____ Input data

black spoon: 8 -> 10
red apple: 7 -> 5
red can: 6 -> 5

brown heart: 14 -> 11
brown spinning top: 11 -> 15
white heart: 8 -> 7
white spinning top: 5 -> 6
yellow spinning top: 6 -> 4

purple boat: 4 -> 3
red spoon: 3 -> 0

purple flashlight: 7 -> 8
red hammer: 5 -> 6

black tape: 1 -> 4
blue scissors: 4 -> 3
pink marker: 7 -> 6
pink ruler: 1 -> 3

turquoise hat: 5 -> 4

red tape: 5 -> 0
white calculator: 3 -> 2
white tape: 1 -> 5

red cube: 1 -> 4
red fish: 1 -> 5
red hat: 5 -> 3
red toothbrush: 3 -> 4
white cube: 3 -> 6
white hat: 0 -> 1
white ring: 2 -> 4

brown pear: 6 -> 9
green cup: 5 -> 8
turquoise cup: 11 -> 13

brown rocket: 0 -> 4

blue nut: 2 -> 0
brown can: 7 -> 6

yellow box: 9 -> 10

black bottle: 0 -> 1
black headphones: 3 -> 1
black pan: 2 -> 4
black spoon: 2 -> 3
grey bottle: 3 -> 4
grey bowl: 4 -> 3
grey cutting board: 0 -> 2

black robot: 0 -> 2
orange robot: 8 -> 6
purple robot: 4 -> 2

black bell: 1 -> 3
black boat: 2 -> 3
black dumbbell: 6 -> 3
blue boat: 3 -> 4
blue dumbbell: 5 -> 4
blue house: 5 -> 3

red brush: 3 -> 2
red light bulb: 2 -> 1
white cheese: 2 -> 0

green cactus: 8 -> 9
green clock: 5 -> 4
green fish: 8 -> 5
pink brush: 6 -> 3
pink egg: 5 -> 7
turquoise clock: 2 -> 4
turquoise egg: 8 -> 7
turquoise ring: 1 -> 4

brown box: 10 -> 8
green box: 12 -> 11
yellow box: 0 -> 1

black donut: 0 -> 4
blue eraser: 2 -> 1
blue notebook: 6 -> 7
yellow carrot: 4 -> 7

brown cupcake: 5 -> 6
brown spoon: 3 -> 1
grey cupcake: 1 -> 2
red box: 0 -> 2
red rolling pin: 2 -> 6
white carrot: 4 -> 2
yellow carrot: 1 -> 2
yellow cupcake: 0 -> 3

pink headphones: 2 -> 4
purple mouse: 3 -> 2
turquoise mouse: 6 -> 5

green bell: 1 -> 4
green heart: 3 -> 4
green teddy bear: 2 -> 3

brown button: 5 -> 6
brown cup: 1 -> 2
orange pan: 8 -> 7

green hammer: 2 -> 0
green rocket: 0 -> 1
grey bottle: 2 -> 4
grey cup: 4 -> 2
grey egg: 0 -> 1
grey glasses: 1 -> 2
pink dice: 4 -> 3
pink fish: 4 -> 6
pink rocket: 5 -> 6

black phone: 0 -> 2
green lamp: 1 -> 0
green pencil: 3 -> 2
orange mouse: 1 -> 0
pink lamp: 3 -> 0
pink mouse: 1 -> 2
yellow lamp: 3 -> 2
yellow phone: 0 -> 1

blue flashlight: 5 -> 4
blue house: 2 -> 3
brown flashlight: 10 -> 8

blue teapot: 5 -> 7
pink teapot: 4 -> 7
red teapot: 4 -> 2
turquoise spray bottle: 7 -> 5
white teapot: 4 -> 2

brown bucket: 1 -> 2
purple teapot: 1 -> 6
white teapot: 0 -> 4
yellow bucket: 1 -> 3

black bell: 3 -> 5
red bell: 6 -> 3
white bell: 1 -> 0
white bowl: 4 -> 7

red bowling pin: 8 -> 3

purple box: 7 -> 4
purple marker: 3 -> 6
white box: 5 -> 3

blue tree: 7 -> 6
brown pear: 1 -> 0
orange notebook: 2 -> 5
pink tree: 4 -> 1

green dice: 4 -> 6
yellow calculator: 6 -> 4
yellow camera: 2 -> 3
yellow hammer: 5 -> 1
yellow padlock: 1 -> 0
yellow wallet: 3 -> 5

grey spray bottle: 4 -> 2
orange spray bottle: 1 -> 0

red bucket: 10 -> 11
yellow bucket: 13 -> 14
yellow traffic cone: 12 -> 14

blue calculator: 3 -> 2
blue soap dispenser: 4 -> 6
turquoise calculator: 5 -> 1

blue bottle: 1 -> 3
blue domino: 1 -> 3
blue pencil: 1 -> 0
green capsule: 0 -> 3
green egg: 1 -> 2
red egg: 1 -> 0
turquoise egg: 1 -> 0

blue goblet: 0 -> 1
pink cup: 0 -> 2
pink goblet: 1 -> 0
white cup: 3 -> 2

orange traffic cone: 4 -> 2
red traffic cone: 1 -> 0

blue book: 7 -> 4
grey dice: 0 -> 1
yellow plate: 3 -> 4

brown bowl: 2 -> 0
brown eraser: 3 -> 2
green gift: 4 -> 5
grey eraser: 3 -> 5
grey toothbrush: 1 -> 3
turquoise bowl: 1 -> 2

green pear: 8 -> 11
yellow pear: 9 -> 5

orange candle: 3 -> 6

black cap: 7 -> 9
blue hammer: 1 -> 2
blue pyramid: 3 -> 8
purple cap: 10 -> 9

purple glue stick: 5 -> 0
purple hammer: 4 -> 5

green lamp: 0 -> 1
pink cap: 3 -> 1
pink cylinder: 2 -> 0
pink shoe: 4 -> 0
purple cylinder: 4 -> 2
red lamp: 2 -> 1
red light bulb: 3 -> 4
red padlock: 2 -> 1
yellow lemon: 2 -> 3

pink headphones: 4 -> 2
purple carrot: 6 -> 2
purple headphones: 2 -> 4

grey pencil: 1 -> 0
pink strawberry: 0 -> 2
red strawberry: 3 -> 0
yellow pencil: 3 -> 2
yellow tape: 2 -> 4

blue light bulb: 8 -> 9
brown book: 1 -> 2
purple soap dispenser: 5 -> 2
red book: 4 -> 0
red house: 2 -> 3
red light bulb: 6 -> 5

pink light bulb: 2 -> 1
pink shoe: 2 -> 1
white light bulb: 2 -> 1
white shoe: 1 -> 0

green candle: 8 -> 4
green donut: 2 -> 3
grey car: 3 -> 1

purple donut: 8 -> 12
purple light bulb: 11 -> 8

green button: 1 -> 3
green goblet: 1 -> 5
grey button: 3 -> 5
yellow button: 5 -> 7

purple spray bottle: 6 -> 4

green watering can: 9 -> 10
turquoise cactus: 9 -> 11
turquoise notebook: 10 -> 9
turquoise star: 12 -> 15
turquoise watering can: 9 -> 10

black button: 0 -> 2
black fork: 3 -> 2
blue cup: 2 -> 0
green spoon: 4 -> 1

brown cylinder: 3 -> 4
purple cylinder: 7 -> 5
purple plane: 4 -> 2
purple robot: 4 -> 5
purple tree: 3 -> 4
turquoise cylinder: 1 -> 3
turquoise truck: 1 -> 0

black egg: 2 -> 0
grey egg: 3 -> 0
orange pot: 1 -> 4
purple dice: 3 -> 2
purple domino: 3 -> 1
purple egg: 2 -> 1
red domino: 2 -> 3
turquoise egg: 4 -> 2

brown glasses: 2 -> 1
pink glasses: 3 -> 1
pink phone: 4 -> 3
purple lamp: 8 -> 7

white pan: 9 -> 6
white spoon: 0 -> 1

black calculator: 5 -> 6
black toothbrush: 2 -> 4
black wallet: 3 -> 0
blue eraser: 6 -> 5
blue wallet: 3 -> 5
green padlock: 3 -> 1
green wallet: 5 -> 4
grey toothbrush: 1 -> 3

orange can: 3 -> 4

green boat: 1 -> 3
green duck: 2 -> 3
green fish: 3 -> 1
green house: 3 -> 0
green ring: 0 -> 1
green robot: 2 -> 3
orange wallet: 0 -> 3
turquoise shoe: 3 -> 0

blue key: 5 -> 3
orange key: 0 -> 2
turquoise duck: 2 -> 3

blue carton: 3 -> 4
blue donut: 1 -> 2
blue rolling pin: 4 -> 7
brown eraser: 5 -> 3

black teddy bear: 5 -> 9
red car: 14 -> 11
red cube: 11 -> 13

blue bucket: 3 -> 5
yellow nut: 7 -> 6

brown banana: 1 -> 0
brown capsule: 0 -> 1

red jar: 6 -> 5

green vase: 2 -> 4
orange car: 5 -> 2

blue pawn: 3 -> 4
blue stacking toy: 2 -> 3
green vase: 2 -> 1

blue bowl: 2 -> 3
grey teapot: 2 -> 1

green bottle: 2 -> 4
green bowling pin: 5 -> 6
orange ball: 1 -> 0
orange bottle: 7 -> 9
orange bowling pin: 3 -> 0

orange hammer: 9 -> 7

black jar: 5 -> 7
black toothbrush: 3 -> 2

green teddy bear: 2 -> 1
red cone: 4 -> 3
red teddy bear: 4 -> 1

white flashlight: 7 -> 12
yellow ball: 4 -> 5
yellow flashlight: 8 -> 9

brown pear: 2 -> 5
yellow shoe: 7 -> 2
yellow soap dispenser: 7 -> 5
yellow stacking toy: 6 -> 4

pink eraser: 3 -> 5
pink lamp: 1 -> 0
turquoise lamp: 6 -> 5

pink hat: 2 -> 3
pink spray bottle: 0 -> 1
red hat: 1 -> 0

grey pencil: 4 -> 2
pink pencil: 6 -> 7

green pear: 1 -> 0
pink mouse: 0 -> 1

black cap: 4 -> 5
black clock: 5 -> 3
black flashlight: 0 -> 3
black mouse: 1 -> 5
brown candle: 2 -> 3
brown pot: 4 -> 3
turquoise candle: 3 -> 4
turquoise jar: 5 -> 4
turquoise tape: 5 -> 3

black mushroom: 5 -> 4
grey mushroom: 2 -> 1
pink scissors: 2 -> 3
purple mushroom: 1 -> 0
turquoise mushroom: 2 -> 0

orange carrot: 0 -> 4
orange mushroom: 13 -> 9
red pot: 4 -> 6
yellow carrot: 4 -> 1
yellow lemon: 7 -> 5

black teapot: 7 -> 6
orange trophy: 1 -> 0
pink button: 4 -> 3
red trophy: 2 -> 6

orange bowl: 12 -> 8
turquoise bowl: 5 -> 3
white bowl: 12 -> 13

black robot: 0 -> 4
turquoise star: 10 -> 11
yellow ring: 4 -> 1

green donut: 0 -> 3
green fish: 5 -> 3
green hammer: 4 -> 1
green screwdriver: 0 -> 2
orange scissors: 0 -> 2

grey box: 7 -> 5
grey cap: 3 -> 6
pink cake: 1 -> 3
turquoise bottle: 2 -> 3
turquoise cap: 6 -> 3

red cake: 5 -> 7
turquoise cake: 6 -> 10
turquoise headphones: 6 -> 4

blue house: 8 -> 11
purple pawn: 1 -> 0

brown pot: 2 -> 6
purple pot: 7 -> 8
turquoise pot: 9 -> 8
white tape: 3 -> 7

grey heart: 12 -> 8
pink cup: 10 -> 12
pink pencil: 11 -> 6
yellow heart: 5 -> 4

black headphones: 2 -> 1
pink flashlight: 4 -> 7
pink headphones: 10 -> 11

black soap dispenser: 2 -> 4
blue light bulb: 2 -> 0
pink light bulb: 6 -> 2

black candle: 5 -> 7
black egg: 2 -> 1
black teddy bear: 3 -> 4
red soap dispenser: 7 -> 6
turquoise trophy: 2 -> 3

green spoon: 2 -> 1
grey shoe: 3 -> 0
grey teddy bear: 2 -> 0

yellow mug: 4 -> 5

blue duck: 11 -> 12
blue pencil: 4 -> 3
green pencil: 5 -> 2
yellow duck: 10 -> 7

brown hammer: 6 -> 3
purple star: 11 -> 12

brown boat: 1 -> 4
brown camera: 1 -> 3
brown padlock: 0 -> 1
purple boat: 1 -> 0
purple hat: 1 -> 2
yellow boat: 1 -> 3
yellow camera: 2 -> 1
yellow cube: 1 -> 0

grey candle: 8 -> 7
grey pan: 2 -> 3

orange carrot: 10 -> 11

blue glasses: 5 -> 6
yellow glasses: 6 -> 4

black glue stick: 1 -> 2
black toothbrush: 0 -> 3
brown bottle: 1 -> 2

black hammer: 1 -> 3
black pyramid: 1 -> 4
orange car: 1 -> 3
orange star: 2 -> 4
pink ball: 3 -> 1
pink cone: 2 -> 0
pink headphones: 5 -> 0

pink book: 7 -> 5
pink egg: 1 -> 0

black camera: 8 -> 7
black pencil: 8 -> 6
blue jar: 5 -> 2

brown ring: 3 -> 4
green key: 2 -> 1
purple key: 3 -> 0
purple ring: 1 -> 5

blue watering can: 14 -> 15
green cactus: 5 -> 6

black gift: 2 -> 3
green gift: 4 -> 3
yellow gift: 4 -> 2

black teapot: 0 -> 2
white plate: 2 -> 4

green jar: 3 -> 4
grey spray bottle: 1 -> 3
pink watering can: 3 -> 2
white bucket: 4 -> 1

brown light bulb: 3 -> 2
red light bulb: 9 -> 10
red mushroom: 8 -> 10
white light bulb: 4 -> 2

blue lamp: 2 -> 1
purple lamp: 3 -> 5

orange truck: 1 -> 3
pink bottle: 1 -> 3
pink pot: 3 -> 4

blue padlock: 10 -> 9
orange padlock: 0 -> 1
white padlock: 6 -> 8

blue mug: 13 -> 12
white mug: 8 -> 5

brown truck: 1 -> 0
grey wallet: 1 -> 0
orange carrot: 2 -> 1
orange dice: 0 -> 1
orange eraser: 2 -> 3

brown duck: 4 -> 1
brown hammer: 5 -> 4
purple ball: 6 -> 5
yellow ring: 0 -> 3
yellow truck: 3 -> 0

________

• **Exercise directions**
Print again the lines of the entries above that fall between the line holding "green vase: 2 -> 4" and the line holding "black clock: 5 -> 3", inclusive, exactly as they stand.

• **Your response**
green vase: 2 -> 4
orange car: 5 -> 2

blue pawn: 3 -> 4
blue stacking toy: 2 -> 3
green vase: 2 -> 1

blue bowl: 2 -> 3
grey teapot: 2 -> 1

green bottle: 2 -> 4
green bowling pin: 5 -> 6
orange ball: 1 -> 0
orange bottle: 7 -> 9
orange bowling pin: 3 -> 0

orange hammer: 9 -> 7

black jar: 5 -> 7
black toothbrush: 3 -> 2

green teddy bear: 2 -> 1
red cone: 4 -> 3
red teddy bear: 4 -> 1

white flashlight: 7 -> 12
yellow ball: 4 -> 5
yellow flashlight: 8 -> 9

brown pear: 2 -> 5
yellow shoe: 7 -> 2
yellow soap dispenser: 7 -> 5
yellow stacking toy: 6 -> 4

pink eraser: 3 -> 5
pink lamp: 1 -> 0
turquoise lamp: 6 -> 5

pink hat: 2 -> 3
pink spray bottle: 0 -> 1
red hat: 1 -> 0

grey pencil: 4 -> 2
pink pencil: 6 -> 7

green pear: 1 -> 0
pink mouse: 0 -> 1

black cap: 4 -> 5
black clock: 5 -> 3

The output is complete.